------ Available data ------
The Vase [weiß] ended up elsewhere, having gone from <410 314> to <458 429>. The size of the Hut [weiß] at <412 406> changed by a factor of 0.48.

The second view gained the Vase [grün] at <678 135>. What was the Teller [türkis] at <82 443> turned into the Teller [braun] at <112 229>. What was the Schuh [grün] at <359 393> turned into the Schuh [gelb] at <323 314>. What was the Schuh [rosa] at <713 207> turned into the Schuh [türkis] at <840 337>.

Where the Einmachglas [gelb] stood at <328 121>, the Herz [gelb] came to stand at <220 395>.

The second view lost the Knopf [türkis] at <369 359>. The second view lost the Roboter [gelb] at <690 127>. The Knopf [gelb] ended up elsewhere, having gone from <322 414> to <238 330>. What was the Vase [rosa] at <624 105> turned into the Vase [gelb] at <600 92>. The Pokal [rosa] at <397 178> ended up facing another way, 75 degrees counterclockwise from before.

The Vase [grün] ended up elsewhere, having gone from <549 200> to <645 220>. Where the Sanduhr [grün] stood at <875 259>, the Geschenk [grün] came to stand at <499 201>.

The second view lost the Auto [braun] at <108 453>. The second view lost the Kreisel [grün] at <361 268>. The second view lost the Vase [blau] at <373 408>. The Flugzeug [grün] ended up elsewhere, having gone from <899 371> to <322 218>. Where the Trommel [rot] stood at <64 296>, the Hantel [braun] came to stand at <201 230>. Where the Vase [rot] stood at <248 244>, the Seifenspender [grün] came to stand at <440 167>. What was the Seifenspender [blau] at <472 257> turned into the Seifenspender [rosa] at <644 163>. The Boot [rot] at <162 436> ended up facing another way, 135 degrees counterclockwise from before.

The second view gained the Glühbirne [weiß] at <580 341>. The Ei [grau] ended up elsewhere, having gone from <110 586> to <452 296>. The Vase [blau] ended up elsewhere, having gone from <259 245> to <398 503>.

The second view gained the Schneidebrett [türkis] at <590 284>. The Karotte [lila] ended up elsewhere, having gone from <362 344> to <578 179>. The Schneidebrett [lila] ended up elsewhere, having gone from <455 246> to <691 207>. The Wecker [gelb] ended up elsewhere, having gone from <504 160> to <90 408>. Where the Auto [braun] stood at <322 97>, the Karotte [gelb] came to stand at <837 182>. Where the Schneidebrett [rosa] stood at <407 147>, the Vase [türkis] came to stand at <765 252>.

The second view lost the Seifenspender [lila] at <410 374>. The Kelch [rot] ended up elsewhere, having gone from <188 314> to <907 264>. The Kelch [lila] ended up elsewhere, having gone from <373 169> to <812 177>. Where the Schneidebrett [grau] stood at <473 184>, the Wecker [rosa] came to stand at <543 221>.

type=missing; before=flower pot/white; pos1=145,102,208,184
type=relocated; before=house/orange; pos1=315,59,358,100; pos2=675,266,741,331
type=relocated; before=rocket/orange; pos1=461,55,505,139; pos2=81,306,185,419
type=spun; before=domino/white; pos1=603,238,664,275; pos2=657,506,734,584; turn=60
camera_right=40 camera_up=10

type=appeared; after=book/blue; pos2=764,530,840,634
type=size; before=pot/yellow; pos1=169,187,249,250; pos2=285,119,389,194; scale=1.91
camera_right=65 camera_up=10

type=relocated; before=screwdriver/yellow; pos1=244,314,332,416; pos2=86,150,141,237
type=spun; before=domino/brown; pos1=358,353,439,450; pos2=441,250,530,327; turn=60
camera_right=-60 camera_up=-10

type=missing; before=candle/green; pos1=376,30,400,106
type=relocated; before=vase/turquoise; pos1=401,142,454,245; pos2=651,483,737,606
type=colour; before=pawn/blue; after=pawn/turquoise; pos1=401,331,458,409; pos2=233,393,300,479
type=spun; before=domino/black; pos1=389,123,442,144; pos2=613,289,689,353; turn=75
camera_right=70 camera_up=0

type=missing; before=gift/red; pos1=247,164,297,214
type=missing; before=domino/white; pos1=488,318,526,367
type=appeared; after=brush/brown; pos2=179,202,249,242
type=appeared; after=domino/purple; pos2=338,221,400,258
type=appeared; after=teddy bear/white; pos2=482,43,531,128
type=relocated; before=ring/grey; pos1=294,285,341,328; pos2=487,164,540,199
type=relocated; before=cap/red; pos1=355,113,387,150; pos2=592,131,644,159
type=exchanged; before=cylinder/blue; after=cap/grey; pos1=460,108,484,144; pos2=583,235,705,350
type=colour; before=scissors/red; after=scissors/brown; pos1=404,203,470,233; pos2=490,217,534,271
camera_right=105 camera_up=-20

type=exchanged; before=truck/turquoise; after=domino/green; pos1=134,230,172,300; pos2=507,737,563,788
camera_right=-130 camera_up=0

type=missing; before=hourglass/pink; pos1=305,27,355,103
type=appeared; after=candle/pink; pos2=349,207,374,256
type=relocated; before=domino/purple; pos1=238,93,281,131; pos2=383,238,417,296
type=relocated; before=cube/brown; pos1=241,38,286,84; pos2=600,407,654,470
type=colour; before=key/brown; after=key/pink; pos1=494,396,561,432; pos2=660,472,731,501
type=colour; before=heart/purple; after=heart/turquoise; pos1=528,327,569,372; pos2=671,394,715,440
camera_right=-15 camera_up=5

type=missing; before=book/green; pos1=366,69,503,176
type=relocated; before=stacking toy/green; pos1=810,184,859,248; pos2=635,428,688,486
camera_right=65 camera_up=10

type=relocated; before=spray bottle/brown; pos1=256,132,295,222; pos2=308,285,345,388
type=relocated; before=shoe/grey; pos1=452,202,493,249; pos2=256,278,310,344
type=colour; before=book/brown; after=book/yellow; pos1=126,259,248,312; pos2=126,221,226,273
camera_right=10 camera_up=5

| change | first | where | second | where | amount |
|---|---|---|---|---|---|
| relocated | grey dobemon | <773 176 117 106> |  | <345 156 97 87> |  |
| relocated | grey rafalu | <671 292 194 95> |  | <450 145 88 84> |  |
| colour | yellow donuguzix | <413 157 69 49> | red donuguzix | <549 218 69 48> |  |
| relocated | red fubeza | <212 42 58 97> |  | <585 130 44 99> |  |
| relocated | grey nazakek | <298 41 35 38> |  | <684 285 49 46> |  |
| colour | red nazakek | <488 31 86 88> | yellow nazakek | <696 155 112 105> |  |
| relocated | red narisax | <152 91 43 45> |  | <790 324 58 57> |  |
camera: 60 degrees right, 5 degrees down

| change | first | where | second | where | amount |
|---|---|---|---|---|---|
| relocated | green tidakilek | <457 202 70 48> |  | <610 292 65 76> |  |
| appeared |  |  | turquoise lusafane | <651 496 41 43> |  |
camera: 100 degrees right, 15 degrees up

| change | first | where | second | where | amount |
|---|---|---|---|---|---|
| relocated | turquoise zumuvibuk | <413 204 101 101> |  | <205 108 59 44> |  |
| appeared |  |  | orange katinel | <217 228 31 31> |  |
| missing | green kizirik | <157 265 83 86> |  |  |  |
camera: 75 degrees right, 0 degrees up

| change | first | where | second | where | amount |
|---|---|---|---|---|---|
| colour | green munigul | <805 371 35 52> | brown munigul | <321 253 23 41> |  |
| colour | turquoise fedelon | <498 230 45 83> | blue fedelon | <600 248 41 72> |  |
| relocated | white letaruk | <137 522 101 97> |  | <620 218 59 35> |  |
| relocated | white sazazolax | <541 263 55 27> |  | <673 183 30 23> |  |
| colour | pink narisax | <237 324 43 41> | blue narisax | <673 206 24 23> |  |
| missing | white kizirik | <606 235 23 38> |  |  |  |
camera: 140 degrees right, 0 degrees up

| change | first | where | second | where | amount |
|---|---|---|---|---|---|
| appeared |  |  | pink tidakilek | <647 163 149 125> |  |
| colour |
------
- _What to produce_
In your reply, restate every entry exactly.

- _Response to the task_
The Vase [weiß] ended up elsewhere, having gone from <410 314> to <458 429>. The size of the Hut [weiß] at <412 406> changed by a factor of 0.48.

The second view gained the Vase [grün] at <678 135>. What was the Teller [türkis] at <82 443> turned into the Teller [braun] at <112 229>. What was the Schuh [grün] at <359 393> turned into the Schuh [gelb] at <323 314>. What was the Schuh [rosa] at <713 207> turned into the Schuh [türkis] at <840 337>.

Where the Einmachglas [gelb] stood at <328 121>, the Herz [gelb] came to stand at <220 395>.

The second view lost the Knopf [türkis] at <369 359>. The second view lost the Roboter [gelb] at <690 127>. The Knopf [gelb] ended up elsewhere, having gone from <322 414> to <238 330>. What was the Vase [rosa] at <624 105> turned into the Vase [gelb] at <600 92>. The Pokal [rosa] at <397 178> ended up facing another way, 75 degrees counterclockwise from before.

The Vase [grün] ended up elsewhere, having gone from <549 200> to <645 220>. Where the Sanduhr [grün] stood at <875 259>, the Geschenk [grün] came to stand at <499 201>.

The second view lost the Auto [braun] at <108 453>. The second view lost the Kreisel [grün] at <361 268>. The second view lost the Vase [blau] at <373 408>. The Flugzeug [grün] ended up elsewhere, having gone from <899 371> to <322 218>. Where the Trommel [rot] stood at <64 296>, the Hantel [braun] came to stand at <201 230>. Where the Vase [rot] stood at <248 244>, the Seifenspender [grün] came to stand at <440 167>. What was the Seifenspender [blau] at <472 257> turned into the Seifenspender [rosa] at <644 163>. The Boot [rot] at <162 436> ended up facing another way, 135 degrees counterclockwise from before.

The second view gained the Glühbirne [weiß] at <580 341>. The Ei [grau] ended up elsewhere, having gone from <110 586> to <452 296>. The Vase [blau] ended up elsewhere, having gone from <259 245> to <398 503>.

The second view gained the Schneidebrett [türkis] at <590 284>. The Karotte [lila] ended up elsewhere, having gone from <362 344> to <578 179>. The Schneidebrett [lila] ended up elsewhere, having gone from <455 246> to <691 207>. The Wecker [gelb] ended up elsewhere, having gone from <504 160> to <90 408>. Where the Auto [braun] stood at <322 97>, the Karotte [gelb] came to stand at <837 182>. Where the Schneidebrett [rosa] stood at <407 147>, the Vase [türkis] came to stand at <765 252>.

The second view lost the Seifenspender [lila] at <410 374>. The Kelch [rot] ended up elsewhere, having gone from <188 314> to <907 264>. The Kelch [lila] ended up elsewhere, having gone from <373 169> to <812 177>. Where the Schneidebrett [grau] stood at <473 184>, the Wecker [rosa] came to stand at <543 221>.

type=missing; before=flower pot/white; pos1=145,102,208,184
type=relocated; before=house/orange; pos1=315,59,358,100; pos2=675,266,741,331
type=relocated; before=rocket/orange; pos1=461,55,505,139; pos2=81,306,185,419
type=spun; before=domino/white; pos1=603,238,664,275; pos2=657,506,734,584; turn=60
camera_right=40 camera_up=10

type=appeared; after=book/blue; pos2=764,530,840,634
type=size; before=pot/yellow; pos1=169,187,249,250; pos2=285,119,389,194; scale=1.91
camera_right=65 camera_up=10

type=relocated; before=screwdriver/yellow; pos1=244,314,332,416; pos2=86,150,141,237
type=spun; before=domino/brown; pos1=358,353,439,450; pos2=441,250,530,327; turn=60
camera_right=-60 camera_up=-10

type=missing; before=candle/green; pos1=376,30,400,106
type=relocated; before=vase/turquoise; pos1=401,142,454,245; pos2=651,483,737,606
type=colour; before=pawn/blue; after=pawn/turquoise; pos1=401,331,458,409; pos2=233,393,300,479
type=spun; before=domino/black; pos1=389,123,442,144; pos2=613,289,689,353; turn=75
camera_right=70 camera_up=0

type=missing; before=gift/red; pos1=247,164,297,214
type=missing; before=domino/white; pos1=488,318,526,367
type=appeared; after=brush/brown; pos2=179,202,249,242
type=appeared; after=domino/purple; pos2=338,221,400,258
type=appeared; after=teddy bear/white; pos2=482,43,531,128
type=relocated; before=ring/grey; pos1=294,285,341,328; pos2=487,164,540,199
type=relocated; before=cap/red; pos1=355,113,387,150; pos2=592,131,644,159
type=exchanged; before=cylinder/blue; after=cap/grey; pos1=460,108,484,144; pos2=583,235,705,350
type=colour; before=scissors/red; after=scissors/brown; pos1=404,203,470,233; pos2=490,217,534,271
camera_right=105 camera_up=-20

type=exchanged; before=truck/turquoise; after=domino/green; pos1=134,230,172,300; pos2=507,737,563,788
camera_right=-130 camera_up=0

type=missing; before=hourglass/pink; pos1=305,27,355,103
type=appeared; after=candle/pink; pos2=349,207,374,256
type=relocated; before=domino/purple; pos1=238,93,281,131; pos2=383,238,417,296
type=relocated; before=cube/brown; pos1=241,38,286,84; pos2=600,407,654,470
type=colour; before=key/brown; after=key/pink; pos1=494,396,561,432; pos2=660,472,731,501
type=colour; before=heart/purple; after=heart/turquoise; pos1=528,327,569,372; pos2=671,394,715,440
camera_right=-15 camera_up=5

type=missing; before=book/green; pos1=366,69,503,176
type=relocated; before=stacking toy/green; pos1=810,184,859,248; pos2=635,428,688,486
camera_right=65 camera_up=10

type=relocated; before=spray bottle/brown; pos1=256,132,295,222; pos2=308,285,345,388
type=relocated; before=shoe/grey; pos1=452,202,493,249; pos2=256,278,310,344
type=colour; before=book/brown; after=book/yellow; pos1=126,259,248,312; pos2=126,221,226,273
camera_right=10 camera_up=5

| change | first | where | second | where | amount |
|---|---|---|---|---|---|
| relocated | grey dobemon | <773 176 117 106> |  | <345 156 97 87> |  |
| relocated | grey rafalu | <671 292 194 95> |  | <450 145 88 84> |  |
| colour | yellow donuguzix | <413 157 69 49> | red donuguzix | <549 218 69 48> |  |
| relocated | red fubeza | <212 42 58 97> |  | <585 130 44 99> |  |
| relocated | grey nazakek | <298 41 35 38> |  | <684 285 49 46> |  |
| colour | red nazakek | <488 31 86 88> | yellow nazakek | <696 155 112 105> |  |
| relocated | red narisax | <152 91 43 45> |  | <790 324 58 57> |  |
camera: 60 degrees right, 5 degrees down

| change | first | where | second | where | amount |
|---|---|---|---|---|---|
| relocated | green tidakilek | <457 202 70 48> |  | <610 292 65 76> |  |
| appeared |  |  | turquoise lusafane | <651 496 41 43> |  |
camera: 100 degrees right, 15 degrees up

| change | first | where | second | where | amount |
|---|---|---|---|---|---|
| relocated | turquoise zumuvibuk | <413 204 101 101> |  | <205 108 59 44> |  |
| appeared |  |  | orange katinel | <217 228 31 31> |  |
| missing | green kizirik | <157 265 83 86> |  |  |  |
camera: 75 degrees right, 0 degrees up

| change | first | where | second | where | amount |
|---|---|---|---|---|---|
| colour | green munigul | <805 371 35 52> | brown munigul | <321 253 23 41> |  |
| colour | turquoise fedelon | <498 230 45 83> | blue fedelon | <600 248 41 72> |  |
| relocated | white letaruk | <137 522 101 97> |  | <620 218 59 35> |  |
| relocated | white sazazolax | <541 263 55 27> |  | <673 183 30 23> |  |
| colour | pink narisax | <237 324 43 41> | blue narisax | <673 206 24 23> |  |
| missing | white kizirik | <606 235 23 38> |  |  |  |
camera: 140 degrees right, 0 degrees up

| change | first | where | second | where | amount |
|---|---|---|---|---|---|
| appeared |  |  | pink tidakilek | <647 163 149 125> |  |
| colour |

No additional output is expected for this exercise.